[Items from a data source]
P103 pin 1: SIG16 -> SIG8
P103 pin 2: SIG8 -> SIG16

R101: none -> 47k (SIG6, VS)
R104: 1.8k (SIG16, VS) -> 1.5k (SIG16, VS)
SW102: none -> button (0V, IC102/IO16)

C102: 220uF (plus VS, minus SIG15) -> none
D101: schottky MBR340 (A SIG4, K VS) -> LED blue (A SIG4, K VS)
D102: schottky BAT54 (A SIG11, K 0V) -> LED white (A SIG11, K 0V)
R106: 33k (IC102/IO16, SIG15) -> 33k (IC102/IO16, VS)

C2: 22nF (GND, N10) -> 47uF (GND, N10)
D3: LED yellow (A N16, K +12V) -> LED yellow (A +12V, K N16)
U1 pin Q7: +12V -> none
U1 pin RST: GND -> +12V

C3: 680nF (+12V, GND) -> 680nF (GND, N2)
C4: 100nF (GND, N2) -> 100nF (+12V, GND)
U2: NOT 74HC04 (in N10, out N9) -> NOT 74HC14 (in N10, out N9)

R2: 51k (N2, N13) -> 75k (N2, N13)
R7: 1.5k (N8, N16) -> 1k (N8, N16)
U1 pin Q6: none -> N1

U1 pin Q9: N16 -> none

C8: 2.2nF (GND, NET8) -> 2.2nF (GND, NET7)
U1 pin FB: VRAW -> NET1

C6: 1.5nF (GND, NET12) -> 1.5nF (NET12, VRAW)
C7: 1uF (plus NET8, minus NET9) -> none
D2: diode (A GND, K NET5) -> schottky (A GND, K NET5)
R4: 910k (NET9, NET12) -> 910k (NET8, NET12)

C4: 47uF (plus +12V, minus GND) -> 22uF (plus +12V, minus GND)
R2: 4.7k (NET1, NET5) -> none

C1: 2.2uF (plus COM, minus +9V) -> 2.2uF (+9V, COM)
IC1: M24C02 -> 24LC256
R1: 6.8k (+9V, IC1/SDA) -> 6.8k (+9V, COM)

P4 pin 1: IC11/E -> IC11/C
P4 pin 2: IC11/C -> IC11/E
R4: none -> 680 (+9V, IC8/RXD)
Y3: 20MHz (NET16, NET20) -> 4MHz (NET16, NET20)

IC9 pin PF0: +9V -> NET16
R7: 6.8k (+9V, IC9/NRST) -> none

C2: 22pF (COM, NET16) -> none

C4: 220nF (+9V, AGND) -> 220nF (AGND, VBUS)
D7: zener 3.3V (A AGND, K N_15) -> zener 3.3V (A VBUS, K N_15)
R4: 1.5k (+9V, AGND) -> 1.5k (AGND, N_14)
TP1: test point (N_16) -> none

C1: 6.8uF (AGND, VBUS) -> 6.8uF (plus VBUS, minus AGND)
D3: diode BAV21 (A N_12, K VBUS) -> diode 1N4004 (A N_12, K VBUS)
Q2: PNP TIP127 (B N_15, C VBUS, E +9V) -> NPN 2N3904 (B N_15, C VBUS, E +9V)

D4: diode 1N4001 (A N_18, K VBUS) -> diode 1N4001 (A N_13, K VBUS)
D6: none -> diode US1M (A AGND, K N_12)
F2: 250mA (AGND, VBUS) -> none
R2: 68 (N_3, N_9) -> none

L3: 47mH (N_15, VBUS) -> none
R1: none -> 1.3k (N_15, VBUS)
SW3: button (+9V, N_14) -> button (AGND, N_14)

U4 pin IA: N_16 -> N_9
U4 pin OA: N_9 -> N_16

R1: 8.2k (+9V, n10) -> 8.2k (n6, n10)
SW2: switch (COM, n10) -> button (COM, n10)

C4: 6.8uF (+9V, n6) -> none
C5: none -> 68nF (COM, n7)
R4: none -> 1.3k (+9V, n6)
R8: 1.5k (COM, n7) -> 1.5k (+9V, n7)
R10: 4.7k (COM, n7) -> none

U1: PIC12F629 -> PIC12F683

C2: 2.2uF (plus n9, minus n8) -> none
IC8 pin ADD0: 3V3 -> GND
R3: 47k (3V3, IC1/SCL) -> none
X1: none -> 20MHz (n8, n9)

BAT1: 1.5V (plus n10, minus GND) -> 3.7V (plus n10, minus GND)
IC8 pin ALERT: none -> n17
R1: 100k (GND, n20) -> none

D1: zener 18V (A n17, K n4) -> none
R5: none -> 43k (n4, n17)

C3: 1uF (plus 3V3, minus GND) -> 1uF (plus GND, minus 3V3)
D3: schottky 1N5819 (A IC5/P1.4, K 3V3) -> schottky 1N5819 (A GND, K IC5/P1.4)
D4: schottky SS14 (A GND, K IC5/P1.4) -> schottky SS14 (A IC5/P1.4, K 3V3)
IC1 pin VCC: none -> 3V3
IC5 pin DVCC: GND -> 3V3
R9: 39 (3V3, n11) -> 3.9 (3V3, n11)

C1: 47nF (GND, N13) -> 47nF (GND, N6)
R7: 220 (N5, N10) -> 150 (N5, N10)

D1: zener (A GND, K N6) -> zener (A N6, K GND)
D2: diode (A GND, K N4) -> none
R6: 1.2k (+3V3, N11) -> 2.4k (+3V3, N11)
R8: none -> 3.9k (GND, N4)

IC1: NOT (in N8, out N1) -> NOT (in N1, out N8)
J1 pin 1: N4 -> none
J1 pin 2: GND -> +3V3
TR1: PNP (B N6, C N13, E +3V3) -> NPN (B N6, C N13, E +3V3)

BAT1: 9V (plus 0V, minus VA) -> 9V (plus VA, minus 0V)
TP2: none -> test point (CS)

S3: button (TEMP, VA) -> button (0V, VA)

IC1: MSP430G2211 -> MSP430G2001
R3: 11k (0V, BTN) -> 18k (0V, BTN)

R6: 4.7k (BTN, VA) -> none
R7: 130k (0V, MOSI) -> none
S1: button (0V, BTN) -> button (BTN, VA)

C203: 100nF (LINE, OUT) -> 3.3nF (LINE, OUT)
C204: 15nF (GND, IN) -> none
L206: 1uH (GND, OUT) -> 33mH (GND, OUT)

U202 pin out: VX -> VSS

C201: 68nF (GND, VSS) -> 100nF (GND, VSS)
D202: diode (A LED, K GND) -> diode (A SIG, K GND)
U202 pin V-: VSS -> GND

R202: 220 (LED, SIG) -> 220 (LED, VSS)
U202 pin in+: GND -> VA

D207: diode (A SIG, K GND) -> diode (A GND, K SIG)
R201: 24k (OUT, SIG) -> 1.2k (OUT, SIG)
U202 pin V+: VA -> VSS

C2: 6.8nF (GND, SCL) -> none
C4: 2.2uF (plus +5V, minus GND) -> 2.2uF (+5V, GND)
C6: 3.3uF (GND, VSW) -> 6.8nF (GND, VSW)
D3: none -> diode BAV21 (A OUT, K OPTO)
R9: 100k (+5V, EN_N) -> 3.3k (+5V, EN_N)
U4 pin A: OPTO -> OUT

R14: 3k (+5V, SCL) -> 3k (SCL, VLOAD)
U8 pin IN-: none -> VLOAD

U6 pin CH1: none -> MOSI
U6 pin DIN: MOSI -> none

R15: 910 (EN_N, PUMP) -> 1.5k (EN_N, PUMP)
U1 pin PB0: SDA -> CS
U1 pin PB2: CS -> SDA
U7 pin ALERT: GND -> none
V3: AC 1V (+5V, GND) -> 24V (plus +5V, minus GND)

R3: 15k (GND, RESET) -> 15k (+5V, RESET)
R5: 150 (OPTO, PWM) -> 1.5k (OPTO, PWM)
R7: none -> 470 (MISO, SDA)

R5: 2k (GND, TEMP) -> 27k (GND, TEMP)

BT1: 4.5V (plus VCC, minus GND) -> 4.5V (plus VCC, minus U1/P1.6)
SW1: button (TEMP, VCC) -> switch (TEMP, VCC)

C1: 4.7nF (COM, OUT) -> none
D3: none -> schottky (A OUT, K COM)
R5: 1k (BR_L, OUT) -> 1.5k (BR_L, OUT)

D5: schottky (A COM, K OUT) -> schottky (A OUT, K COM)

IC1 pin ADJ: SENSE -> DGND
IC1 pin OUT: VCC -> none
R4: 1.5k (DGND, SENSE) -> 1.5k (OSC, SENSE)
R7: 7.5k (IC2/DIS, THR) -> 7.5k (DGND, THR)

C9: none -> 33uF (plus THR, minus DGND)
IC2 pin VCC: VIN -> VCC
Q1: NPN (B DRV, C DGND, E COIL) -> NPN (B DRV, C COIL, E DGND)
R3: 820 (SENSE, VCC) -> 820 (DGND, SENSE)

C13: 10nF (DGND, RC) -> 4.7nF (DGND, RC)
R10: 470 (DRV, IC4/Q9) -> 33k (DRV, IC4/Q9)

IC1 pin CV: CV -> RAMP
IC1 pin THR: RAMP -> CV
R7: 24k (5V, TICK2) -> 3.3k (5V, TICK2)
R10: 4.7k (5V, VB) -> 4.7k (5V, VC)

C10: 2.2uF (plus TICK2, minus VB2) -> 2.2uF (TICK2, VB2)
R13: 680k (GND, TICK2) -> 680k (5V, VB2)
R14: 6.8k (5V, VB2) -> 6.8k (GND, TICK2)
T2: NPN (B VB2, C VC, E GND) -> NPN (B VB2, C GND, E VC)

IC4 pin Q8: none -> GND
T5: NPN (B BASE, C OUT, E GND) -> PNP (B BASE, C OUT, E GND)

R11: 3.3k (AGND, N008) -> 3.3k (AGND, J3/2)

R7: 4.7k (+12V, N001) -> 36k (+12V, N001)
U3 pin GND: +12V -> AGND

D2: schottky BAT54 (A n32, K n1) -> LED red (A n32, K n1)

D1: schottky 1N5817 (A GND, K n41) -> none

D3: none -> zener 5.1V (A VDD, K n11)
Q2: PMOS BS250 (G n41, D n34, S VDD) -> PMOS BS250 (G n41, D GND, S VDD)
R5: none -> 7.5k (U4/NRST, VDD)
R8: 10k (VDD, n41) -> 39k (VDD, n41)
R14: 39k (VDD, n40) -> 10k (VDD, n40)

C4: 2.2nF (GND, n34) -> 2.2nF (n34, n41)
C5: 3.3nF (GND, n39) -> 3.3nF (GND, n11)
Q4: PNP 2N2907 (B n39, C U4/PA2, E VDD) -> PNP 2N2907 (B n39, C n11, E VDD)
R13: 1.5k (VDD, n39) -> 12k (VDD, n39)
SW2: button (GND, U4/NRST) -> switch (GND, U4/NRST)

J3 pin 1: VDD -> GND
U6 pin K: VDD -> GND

- **Task instructions**:
Take the lines above from the first through the one containing "D3: LED yellow" and reproduce them exactly; include nothing else.

- **Exercise solution**:
P103 pin 1: SIG16 -> SIG8
P103 pin 2: SIG8 -> SIG16

R101: none -> 47k (SIG6, VS)
R104: 1.8k (SIG16, VS) -> 1.5k (SIG16, VS)
SW102: none -> button (0V, IC102/IO16)

C102: 220uF (plus VS, minus SIG15) -> none
D101: schottky MBR340 (A SIG4, K VS) -> LED blue (A SIG4, K VS)
D102: schottky BAT54 (A SIG11, K 0V) -> LED white (A SIG11, K 0V)
R106: 33k (IC102/IO16, SIG15) -> 33k (IC102/IO16, VS)

C2: 22nF (GND, N10) -> 47uF (GND, N10)
D3: LED yellow (A N16, K +12V) -> LED yellow (A +12V, K N16)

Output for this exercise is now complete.